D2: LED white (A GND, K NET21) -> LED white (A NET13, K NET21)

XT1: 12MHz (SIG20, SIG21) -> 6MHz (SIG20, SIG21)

...

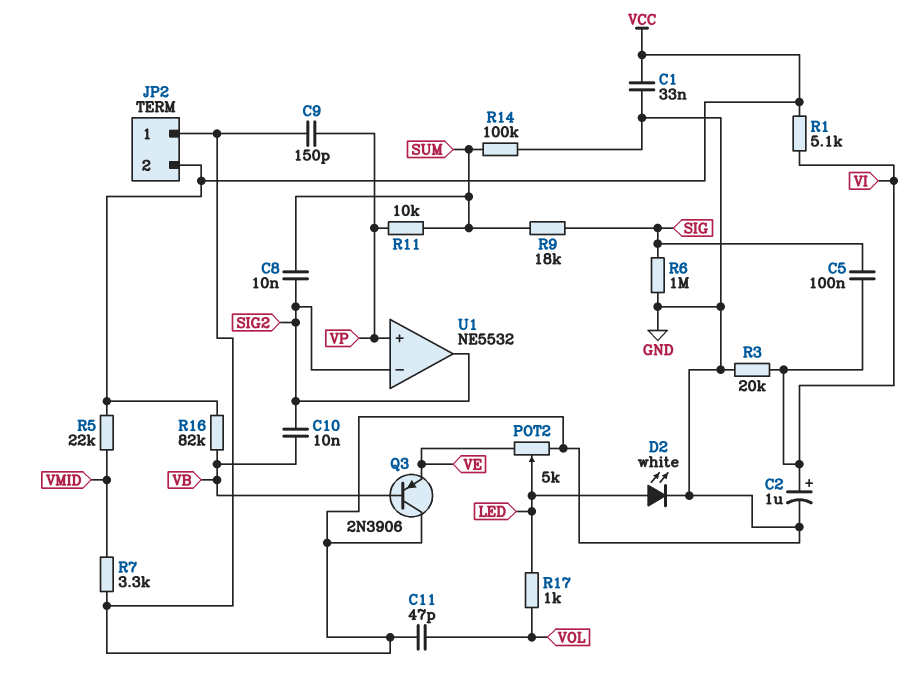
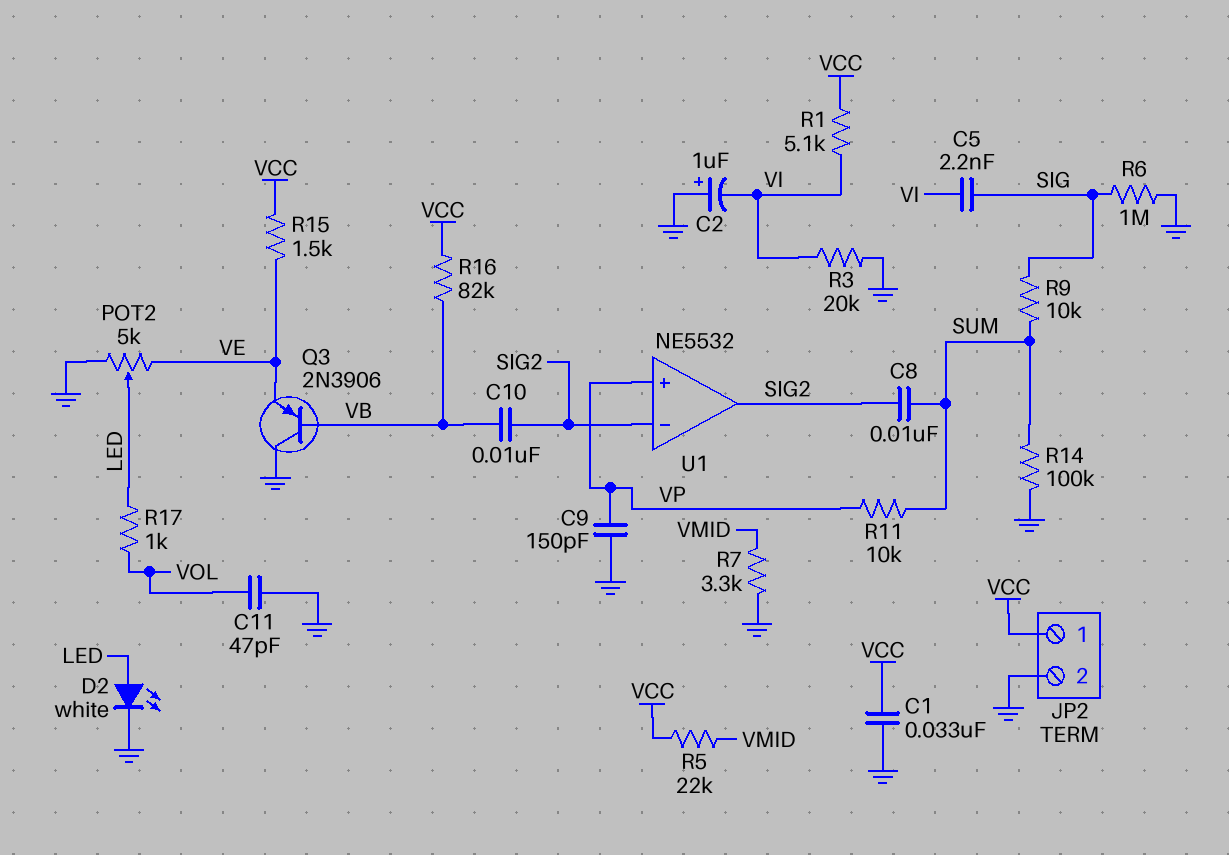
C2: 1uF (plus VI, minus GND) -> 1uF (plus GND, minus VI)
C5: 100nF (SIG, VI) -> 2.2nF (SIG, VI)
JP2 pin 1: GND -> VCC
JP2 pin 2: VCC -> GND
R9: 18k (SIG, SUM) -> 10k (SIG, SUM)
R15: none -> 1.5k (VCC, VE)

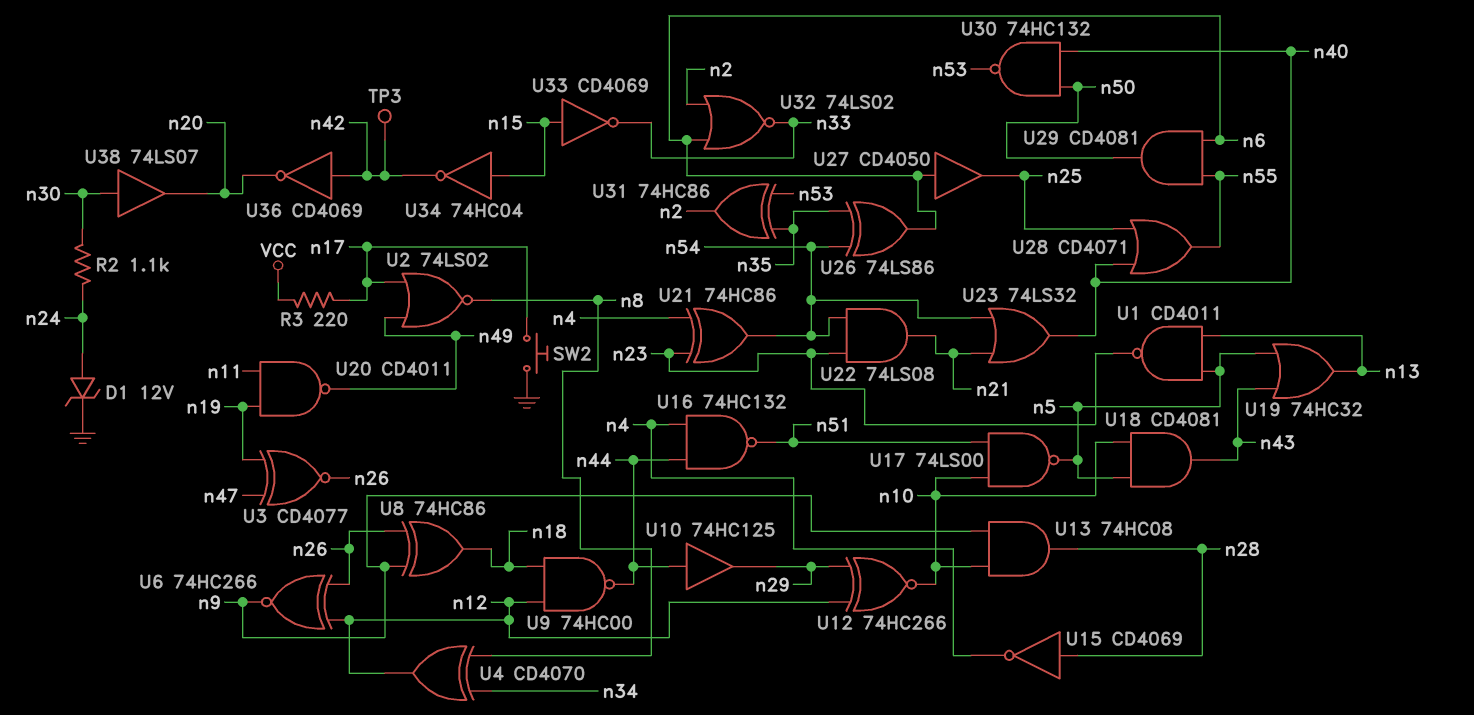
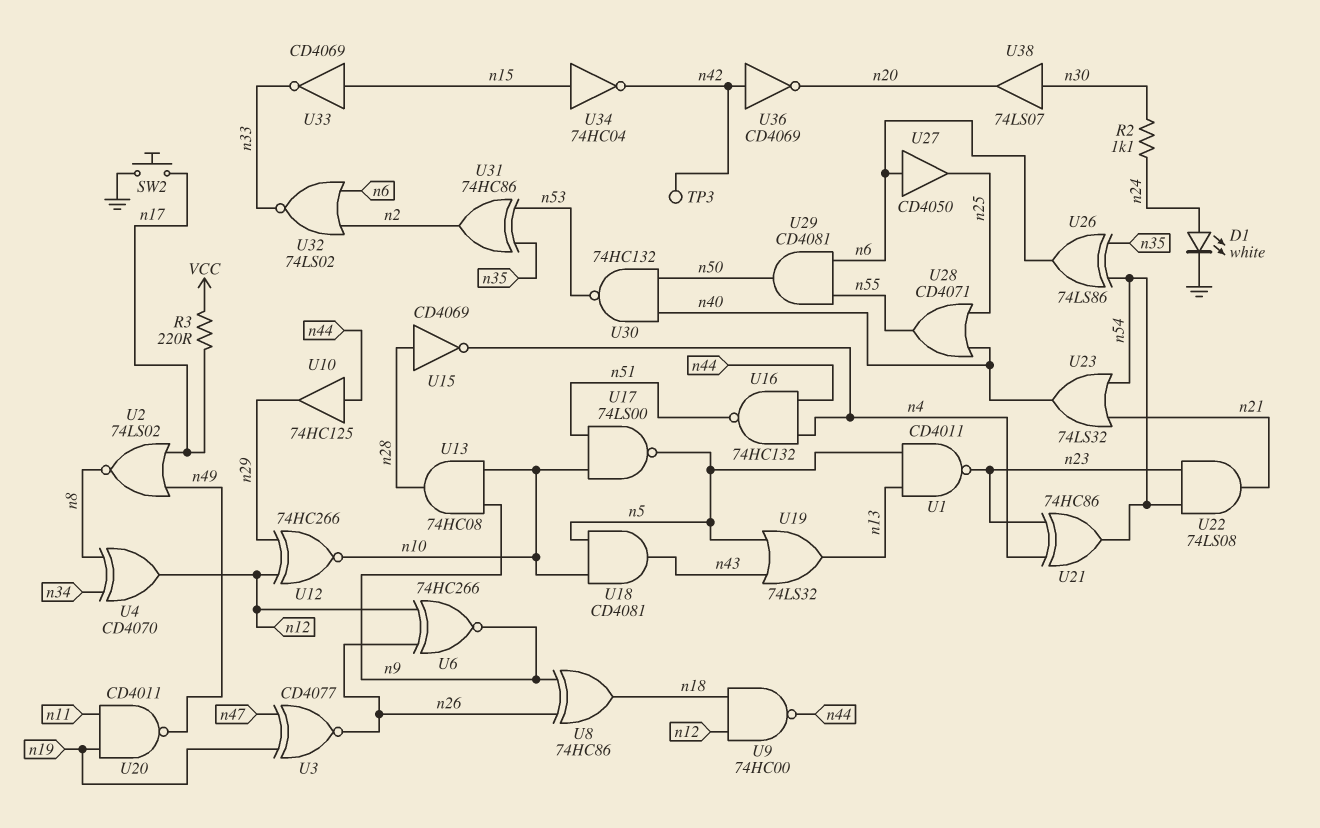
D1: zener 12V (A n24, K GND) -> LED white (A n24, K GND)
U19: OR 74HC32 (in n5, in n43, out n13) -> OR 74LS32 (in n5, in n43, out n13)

◆ What you will do ◆
Here the job is to copy the listing above word for word, starting at the line with "C5: 100nF (SIG, VI) -> 2.2nF (SIG, VI)" and ending at the line with "U19: OR 74HC32", and to leave out the pictures.

◆ Your solution ◆
C5: 100nF (SIG, VI) -> 2.2nF (SIG, VI)
JP2 pin 1: GND -> VCC
JP2 pin 2: VCC -> GND
R9: 18k (SIG, SUM) -> 10k (SIG, SUM)
R15: none -> 1.5k (VCC, VE)

D1: zener 12V (A n24, K GND) -> LED white (A n24, K GND)
U19: OR 74HC32 (in n5, in n43, out n13) -> OR 74LS32 (in n5, in n43, out n13)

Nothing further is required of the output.